§ **Directive**: Drop the pictures and extract exactly the lines from the one that contains "(498, 425) = (743, 315): white" through the end of the material.

§ **Dataset excerpts**:
----
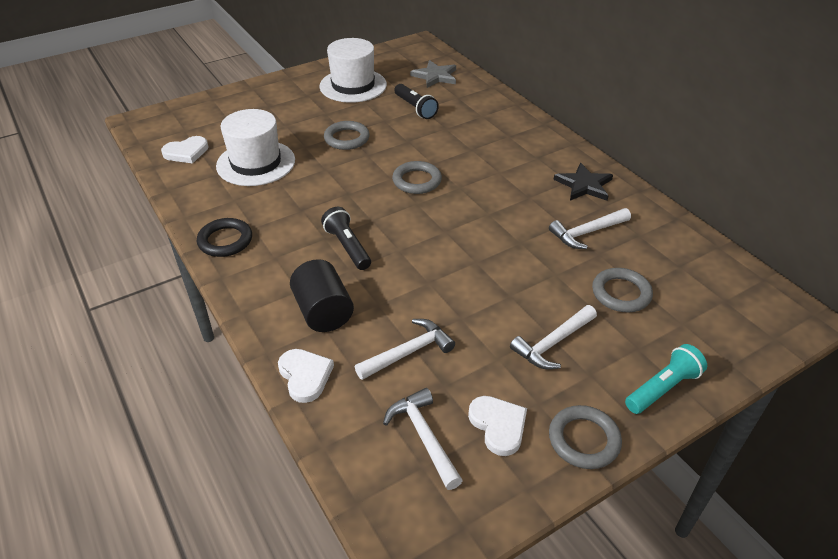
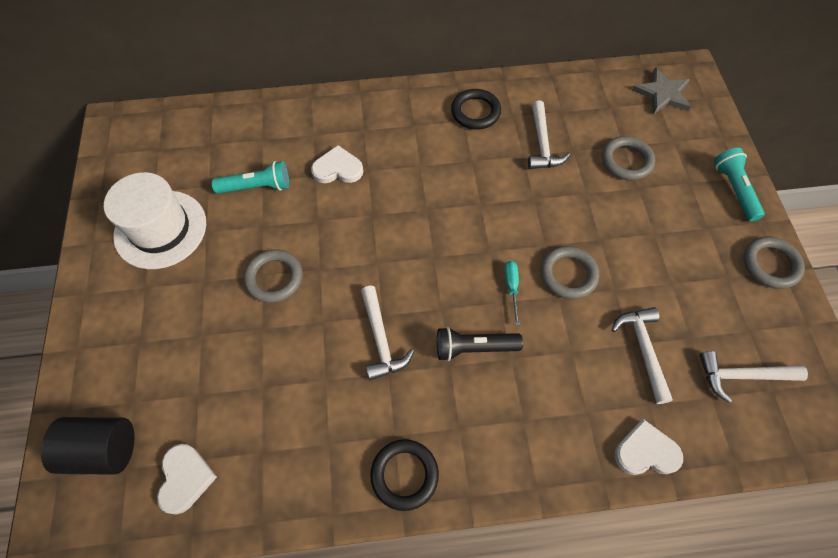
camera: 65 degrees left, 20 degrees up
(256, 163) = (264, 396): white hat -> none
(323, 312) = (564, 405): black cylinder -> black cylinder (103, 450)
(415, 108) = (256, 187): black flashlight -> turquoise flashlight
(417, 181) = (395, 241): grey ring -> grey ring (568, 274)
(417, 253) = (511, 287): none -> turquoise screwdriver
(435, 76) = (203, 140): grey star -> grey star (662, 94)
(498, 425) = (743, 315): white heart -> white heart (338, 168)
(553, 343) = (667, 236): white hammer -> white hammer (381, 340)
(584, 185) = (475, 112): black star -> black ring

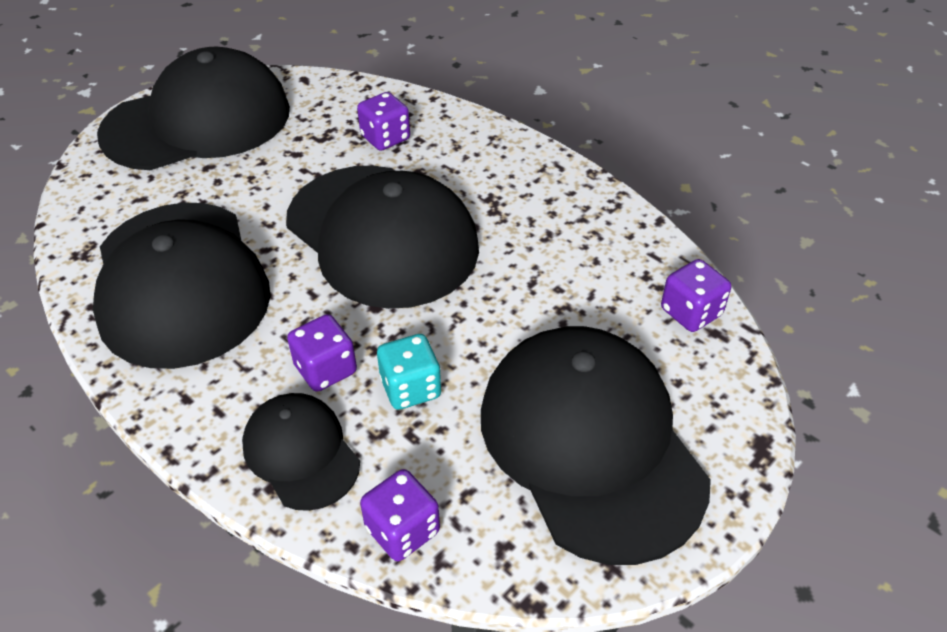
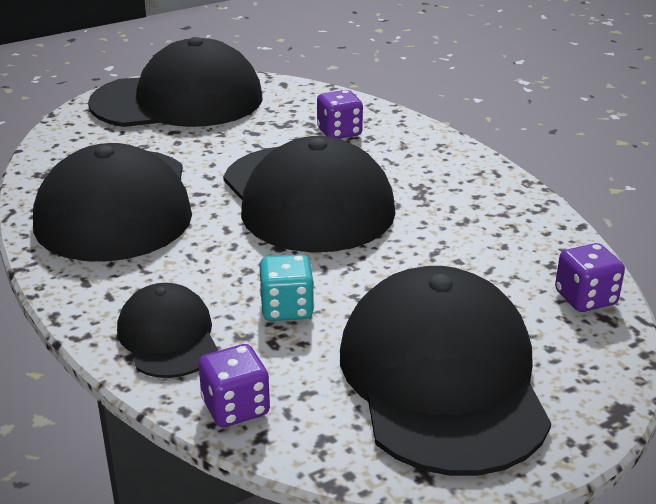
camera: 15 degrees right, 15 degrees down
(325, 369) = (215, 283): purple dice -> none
----
§ **Output**:
(498, 425) = (743, 315): white heart -> white heart (338, 168)
(553, 343) = (667, 236): white hammer -> white hammer (381, 340)
(584, 185) = (475, 112): black star -> black ring

camera: 15 degrees right, 15 degrees down
(325, 369) = (215, 283): purple dice -> none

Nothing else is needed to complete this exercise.